_Problem requirements_
Word for word, restate each of the entries below, and drop every picture.

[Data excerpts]
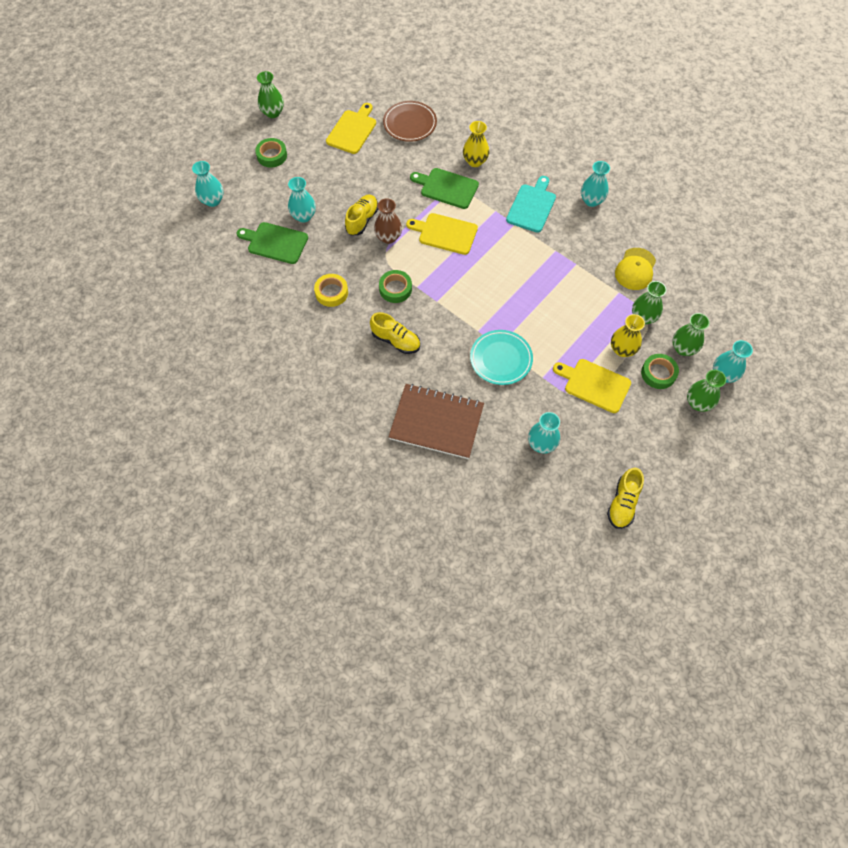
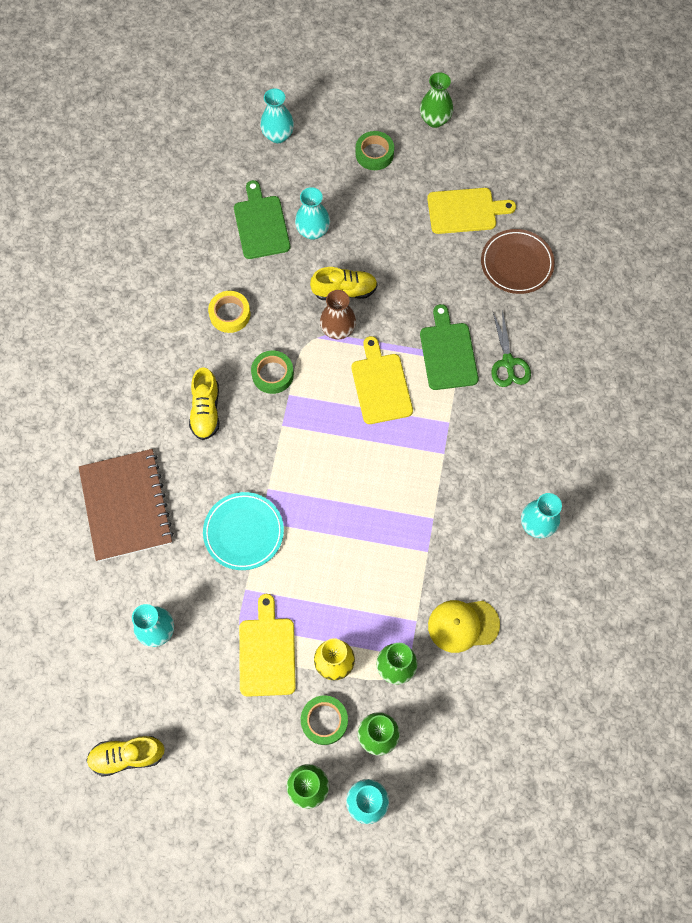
camera: 60 degrees right, 5 degrees up
(475, 161) = (508, 362): yellow vase -> green scissors
(532, 206) = (482, 460): turquoise cutting board -> none

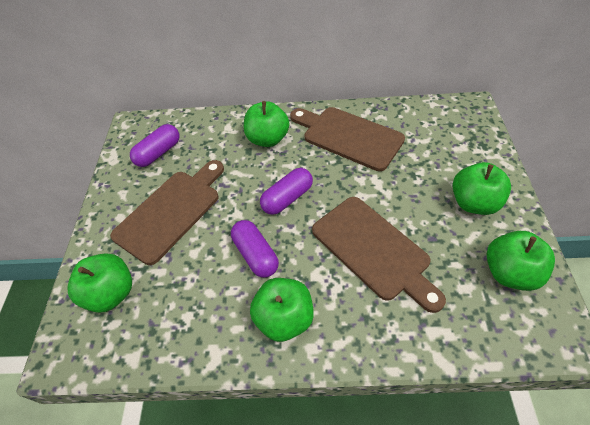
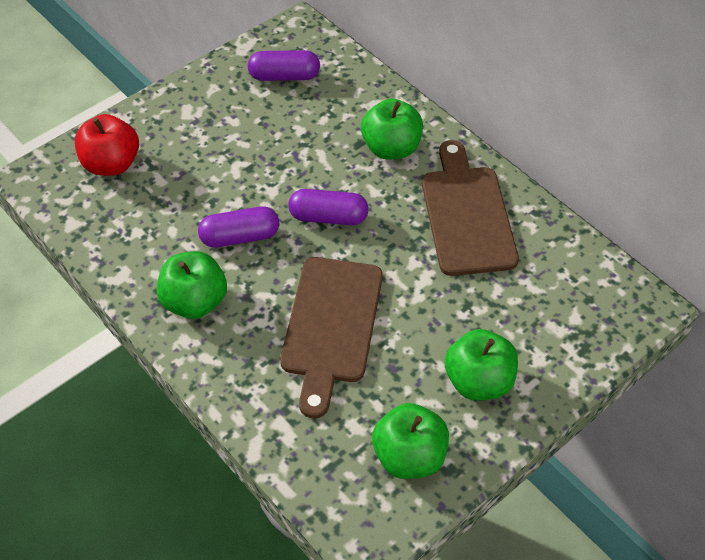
camera: 45 degrees right, 0 degrees up
(111, 293) = (111, 164): green apple -> red apple
(171, 212) = (227, 140): brown cutting board -> none
(255, 255) = (240, 237): purple capsule -> purple capsule turned 60 degrees clockwise

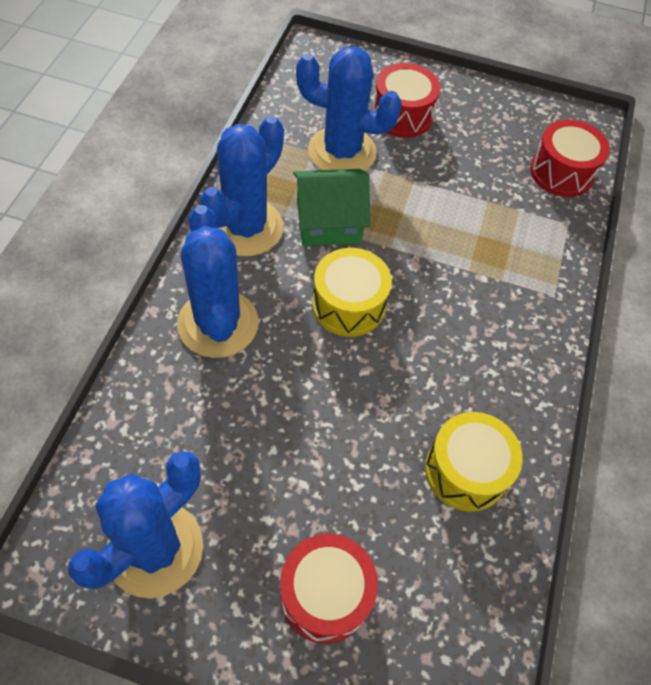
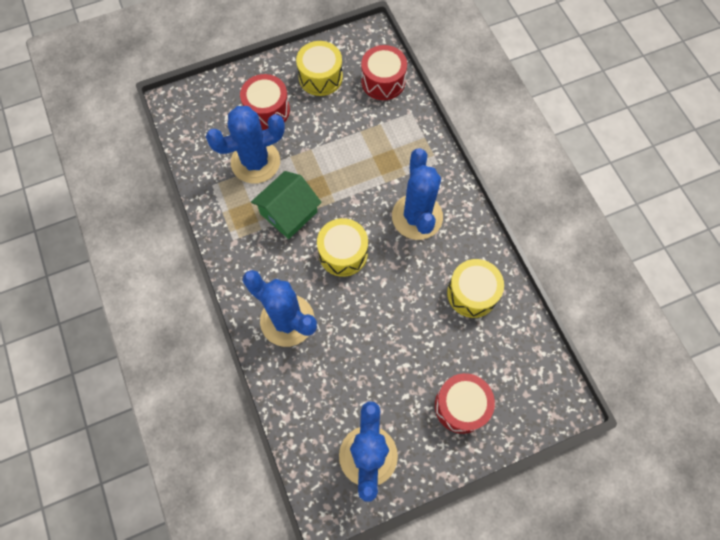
camera: 35 degrees left, 10 degrees up
(246, 227) = (248, 253): blue cactus -> blue cactus (417, 217)
(491, 123) = (320, 77): none -> yellow drum

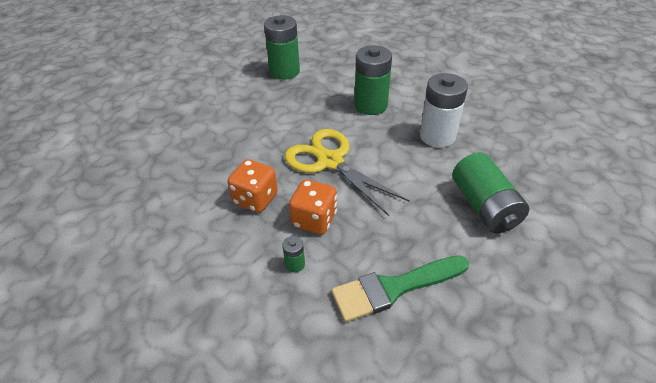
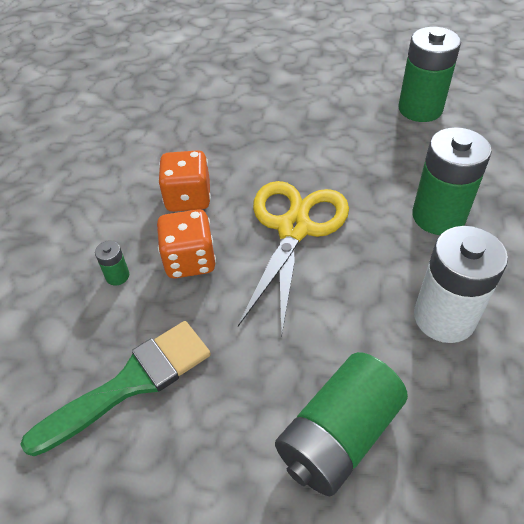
camera: 60 degrees right, 5 degrees up
(394, 288) = (131, 383): green brush -> green brush turned 105 degrees clockwise

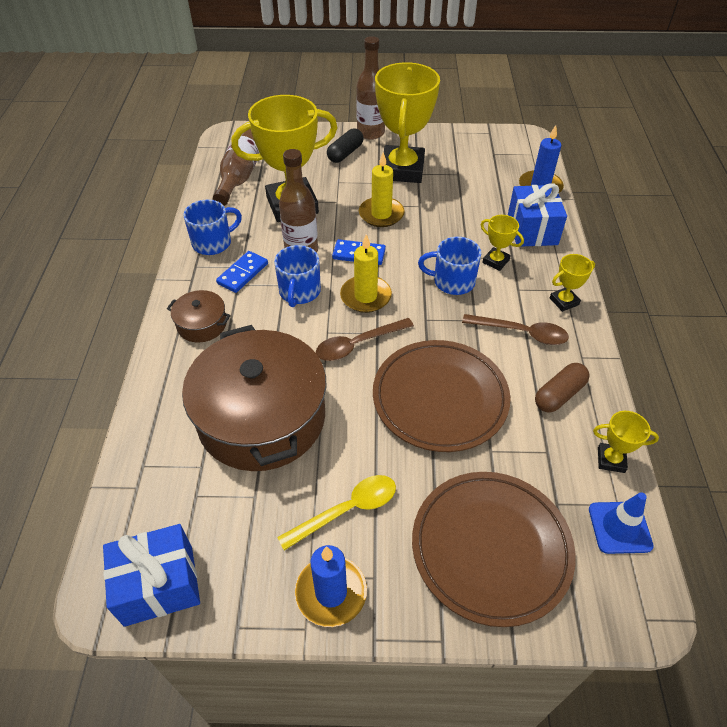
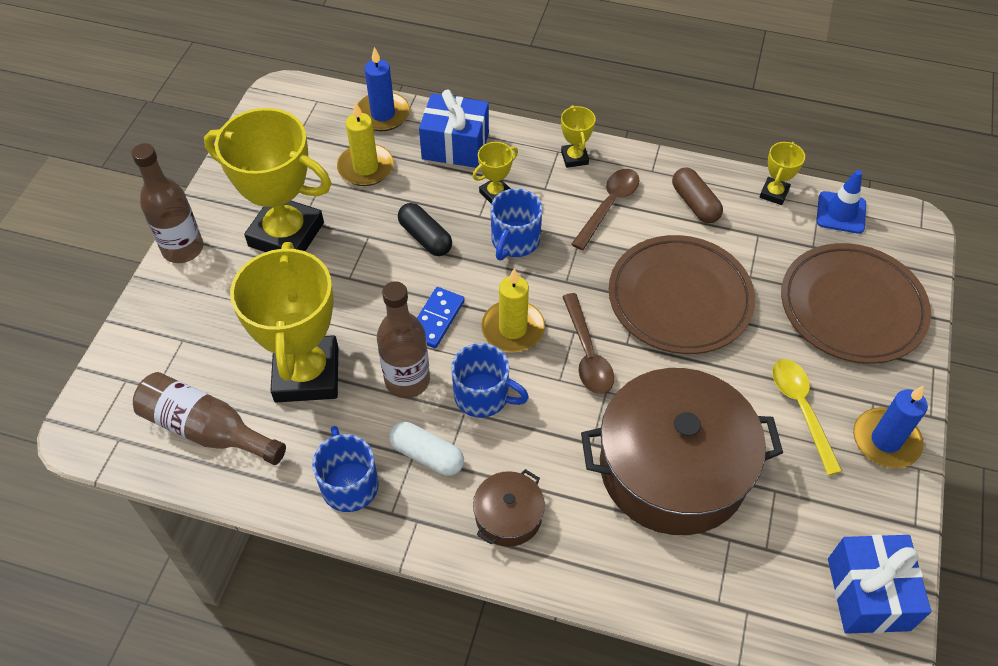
camera: 75 degrees left, 5 degrees up
(242, 273) = (427, 455): blue domino -> white capsule
(345, 153) = (217, 289): black capsule -> black capsule (425, 237)
(381, 214) = (368, 279): yellow candle -> yellow candle (366, 168)

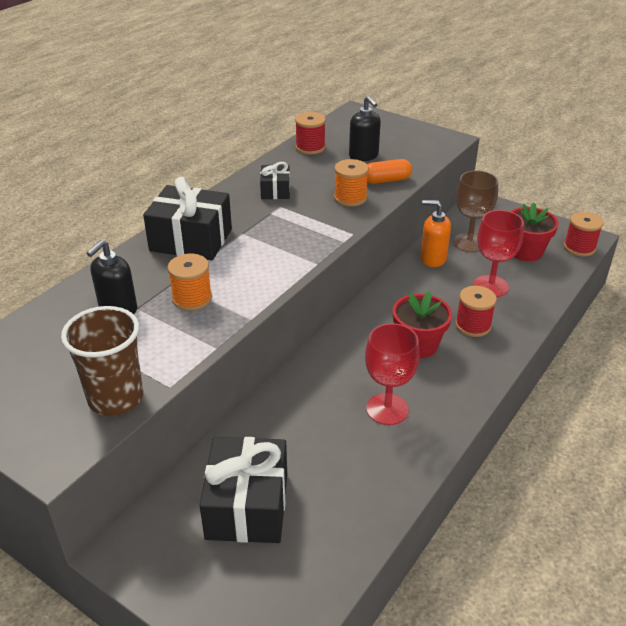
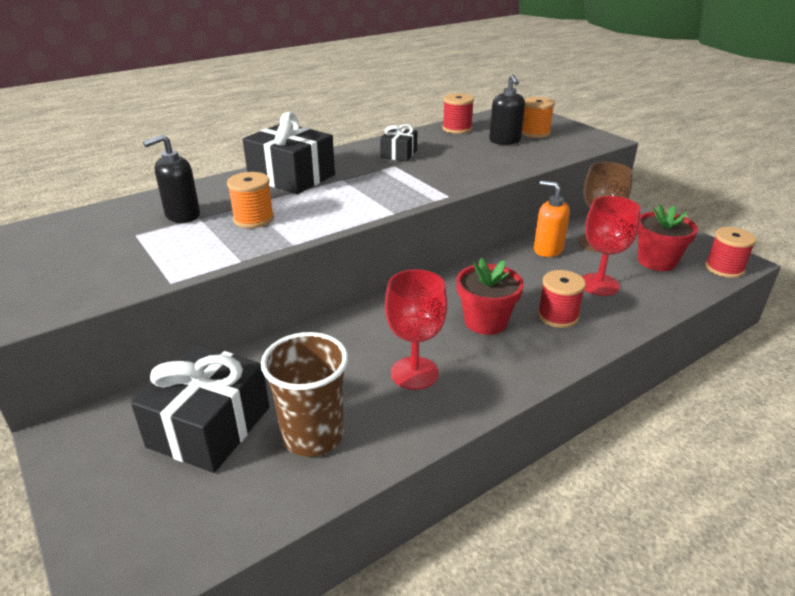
camera: 20 degrees right, 5 degrees down
(116, 398) = (115, 281): brown cup -> brown cup (313, 436)
(350, 198) = (467, 169): orange spool -> orange spool (534, 133)
(386, 180) = (514, 161): orange capsule -> none

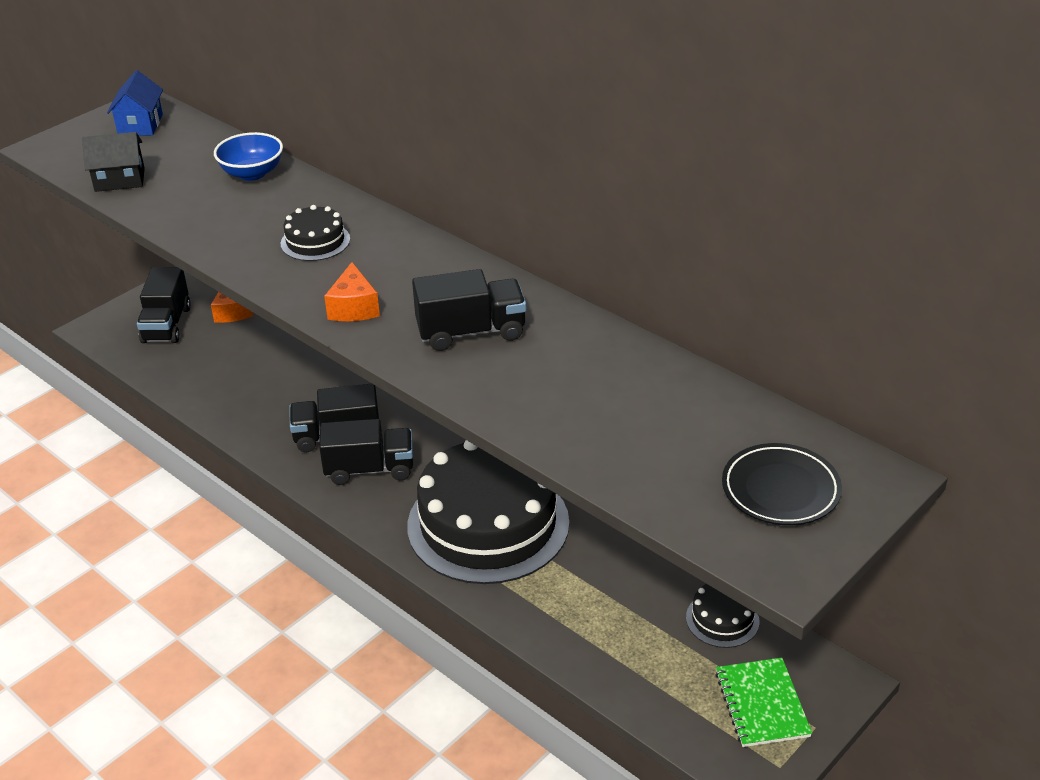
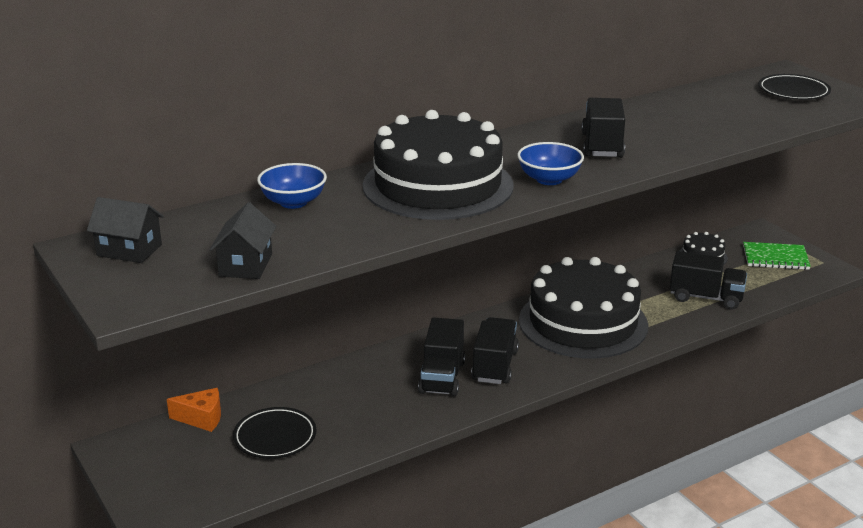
camera: 75 degrees left, 10 degrees down
(140, 125) = (129, 250): blue house -> black house
(167, 325) = (191, 464): black truck -> black truck (706, 298)
(212, 358) = (275, 437): none -> black plate
(315, 241) = (438, 185): black cake -> black cake, size x2.40
(354, 308) = (549, 179): orange cheese -> blue bowl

_Answer space_
camera: 60 degrees right, 5 degrees up
(475, 161) = (508, 362): yellow vase -> green scissors
(532, 206) = (482, 460): turquoise cutting board -> none

camera: 45 degrees right, 0 degrees up
(111, 293) = (111, 164): green apple -> red apple
(171, 212) = (227, 140): brown cutting board -> none
(255, 255) = (240, 237): purple capsule -> purple capsule turned 60 degrees clockwise

camera: 35 degrees left, 10 degrees up
(246, 227) = (248, 253): blue cactus -> blue cactus (417, 217)
(491, 123) = (320, 77): none -> yellow drum

camera: 60 degrees right, 5 degrees up
(394, 288) = (131, 383): green brush -> green brush turned 105 degrees clockwise

camera: 75 degrees left, 5 degrees up
(242, 273) = (427, 455): blue domino -> white capsule
(345, 153) = (217, 289): black capsule -> black capsule (425, 237)
(381, 214) = (368, 279): yellow candle -> yellow candle (366, 168)

camera: 20 degrees right, 5 degrees down
(116, 398) = (115, 281): brown cup -> brown cup (313, 436)
(350, 198) = (467, 169): orange spool -> orange spool (534, 133)
(386, 180) = (514, 161): orange capsule -> none

camera: 75 degrees left, 10 degrees down
(140, 125) = (129, 250): blue house -> black house
(167, 325) = (191, 464): black truck -> black truck (706, 298)
(212, 358) = (275, 437): none -> black plate
(315, 241) = (438, 185): black cake -> black cake, size x2.40
(354, 308) = (549, 179): orange cheese -> blue bowl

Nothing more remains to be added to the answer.